=== About this exercise ===
All of the entries below need repeating exactly, apart from their images.

Records drawn from a dataset
=== Begin Enclosure ===

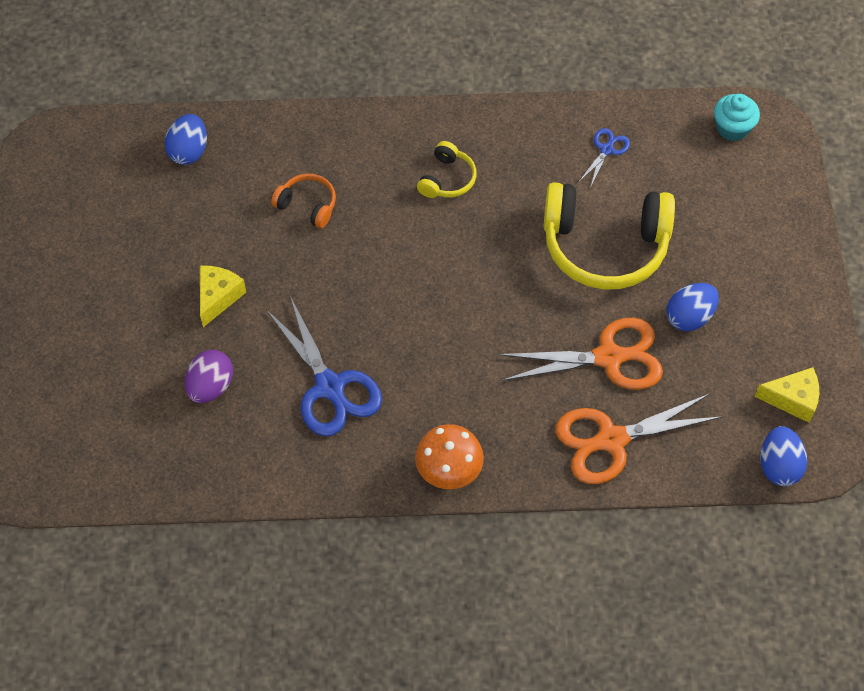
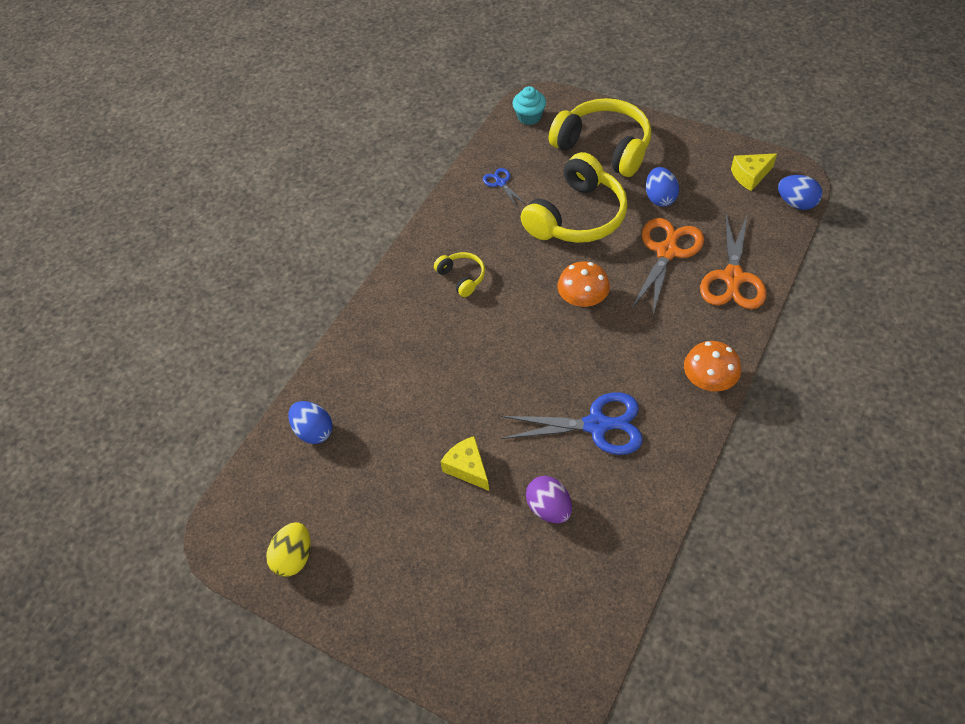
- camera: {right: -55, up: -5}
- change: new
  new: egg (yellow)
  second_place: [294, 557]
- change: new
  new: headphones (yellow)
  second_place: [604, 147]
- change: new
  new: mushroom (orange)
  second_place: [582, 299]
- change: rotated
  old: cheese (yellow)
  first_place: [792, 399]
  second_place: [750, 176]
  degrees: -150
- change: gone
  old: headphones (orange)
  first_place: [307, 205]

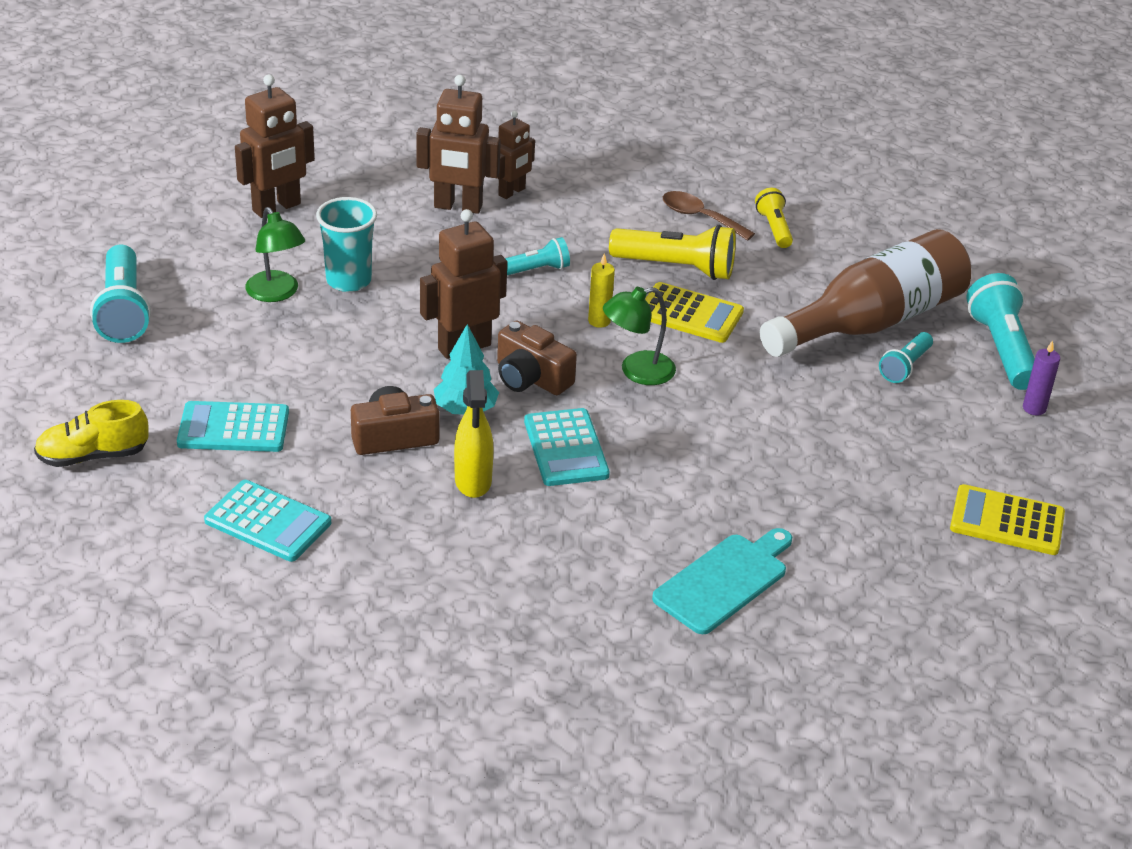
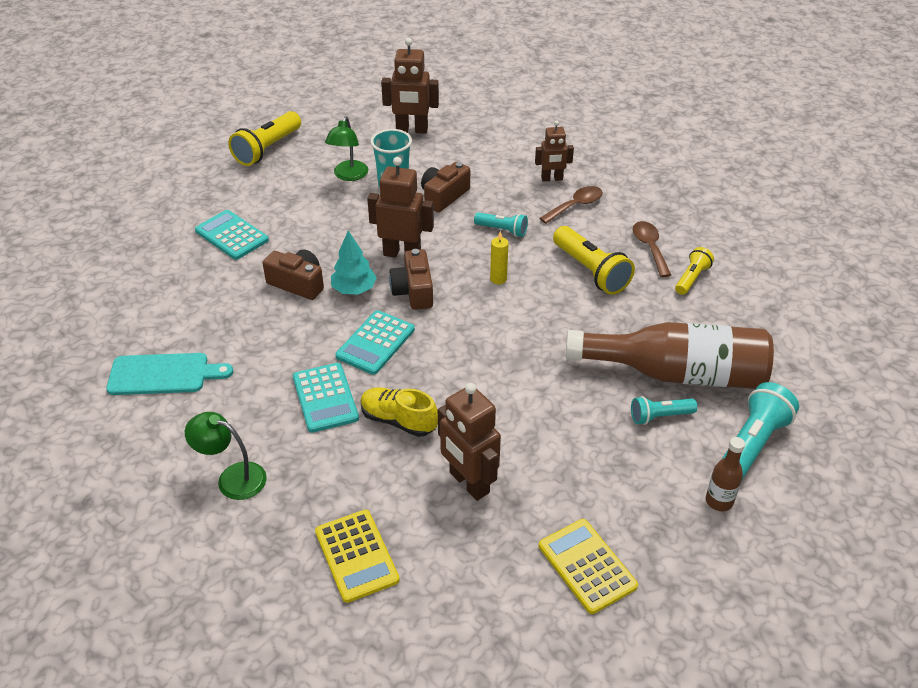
- camera: {right: 45, up: 5}
- change: shifted
  old: cutting board (turquoise)
  first_place: [724, 581]
  second_place: [163, 374]
- change: shifted
  old: lamp (green)
  first_place: [637, 371]
  second_place: [232, 478]
- change: repainted
  old: flashlight (turquoise)
  new: flashlight (yellow)
  first_place: [123, 310]
  second_place: [267, 149]
- change: shifted
  old: calculator (turquoise)
  first_place: [268, 522]
  second_place: [325, 398]
- change: shifted
  old: calculator (yellow)
  first_place: [690, 314]
  second_place: [356, 556]
- change: shifted
  old: shoe (yellow)
  first_place: [93, 456]
  second_place: [398, 420]
- change: new
  new: camera (brown)
  second_place: [444, 196]
- change: shifted
  old: robot (brown)
  first_place: [458, 207]
  second_place: [468, 483]
- change: new
  new: spoon (brown)
  second_place: [575, 206]
- change: swapped
  old: candle (purple)
  new: bottle (brown)
  first_place: [1034, 408]
  second_place: [719, 501]
- change: gone
  old: spray bottle (yellow)
  first_place: [473, 481]

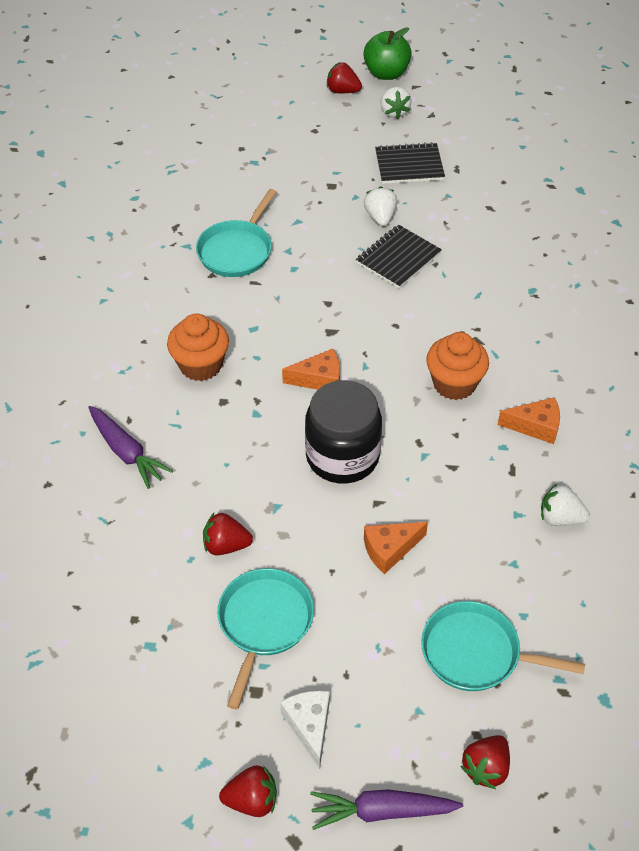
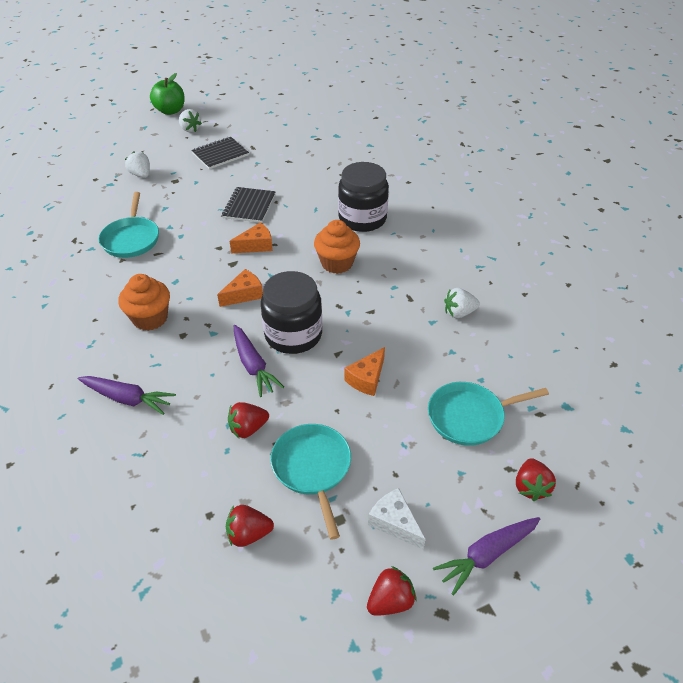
- camera: {right: -30, up: -5}
- change: shifted
  old: strawberry (white)
  first_place: [380, 217]
  second_place: [141, 175]
- change: shifted
  old: strawberry (red)
  first_place: [342, 91]
  second_place: [248, 534]
- change: shifted
  old: cheese (orange)
  first_place: [535, 426]
  second_place: [256, 246]
- change: new
  new: carrot (purple)
  second_place: [253, 366]
- change: new
  new: jar (black)
  second_place: [362, 219]

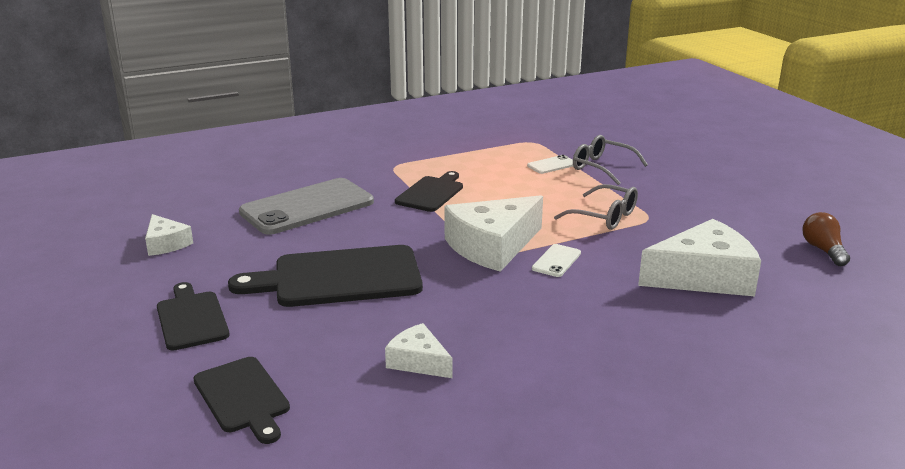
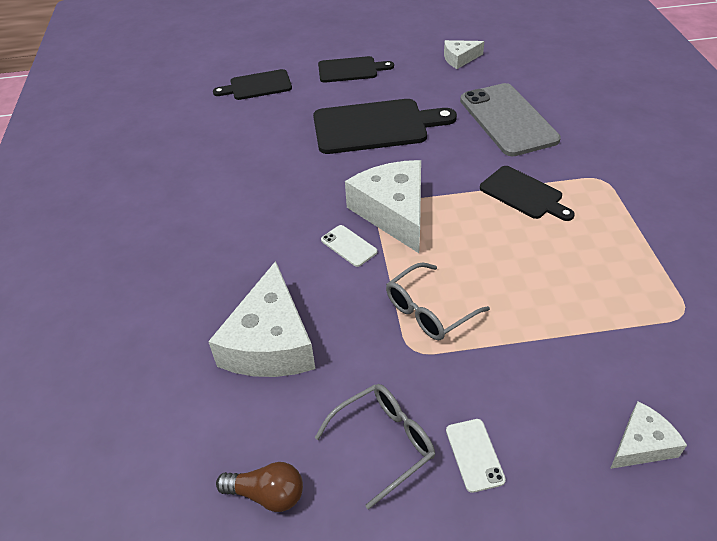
- camera: {right: 110, up: 20}
- change: rotated
  old: cutting board (black)
  first_place: [339, 278]
  second_place: [375, 126]
  degrees: 75
- change: shifted
  old: glasses (grey)
  first_place: [601, 167]
  second_place: [384, 443]
- change: shifted
  old: phone (white)
  first_place: [552, 165]
  second_place: [474, 455]
- change: shifted
  old: cheese (white)
  first_place: [418, 361]
  second_place: [642, 444]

=== End Enclosure ===

=== Written answer ===
- camera: {right: -55, up: -5}
- change: new
  new: egg (yellow)
  second_place: [294, 557]
- change: new
  new: headphones (yellow)
  second_place: [604, 147]
- change: new
  new: mushroom (orange)
  second_place: [582, 299]
- change: rotated
  old: cheese (yellow)
  first_place: [792, 399]
  second_place: [750, 176]
  degrees: -150
- change: gone
  old: headphones (orange)
  first_place: [307, 205]

- camera: {right: 45, up: 5}
- change: shifted
  old: cutting board (turquoise)
  first_place: [724, 581]
  second_place: [163, 374]
- change: shifted
  old: lamp (green)
  first_place: [637, 371]
  second_place: [232, 478]
- change: repainted
  old: flashlight (turquoise)
  new: flashlight (yellow)
  first_place: [123, 310]
  second_place: [267, 149]
- change: shifted
  old: calculator (turquoise)
  first_place: [268, 522]
  second_place: [325, 398]
- change: shifted
  old: calculator (yellow)
  first_place: [690, 314]
  second_place: [356, 556]
- change: shifted
  old: shoe (yellow)
  first_place: [93, 456]
  second_place: [398, 420]
- change: new
  new: camera (brown)
  second_place: [444, 196]
- change: shifted
  old: robot (brown)
  first_place: [458, 207]
  second_place: [468, 483]
- change: new
  new: spoon (brown)
  second_place: [575, 206]
- change: swapped
  old: candle (purple)
  new: bottle (brown)
  first_place: [1034, 408]
  second_place: [719, 501]
- change: gone
  old: spray bottle (yellow)
  first_place: [473, 481]

- camera: {right: -30, up: -5}
- change: shifted
  old: strawberry (white)
  first_place: [380, 217]
  second_place: [141, 175]
- change: shifted
  old: strawberry (red)
  first_place: [342, 91]
  second_place: [248, 534]
- change: shifted
  old: cheese (orange)
  first_place: [535, 426]
  second_place: [256, 246]
- change: new
  new: carrot (purple)
  second_place: [253, 366]
- change: new
  new: jar (black)
  second_place: [362, 219]

- camera: {right: 110, up: 20}
- change: rotated
  old: cutting board (black)
  first_place: [339, 278]
  second_place: [375, 126]
  degrees: 75
- change: shifted
  old: glasses (grey)
  first_place: [601, 167]
  second_place: [384, 443]
- change: shifted
  old: phone (white)
  first_place: [552, 165]
  second_place: [474, 455]
- change: shifted
  old: cheese (white)
  first_place: [418, 361]
  second_place: [642, 444]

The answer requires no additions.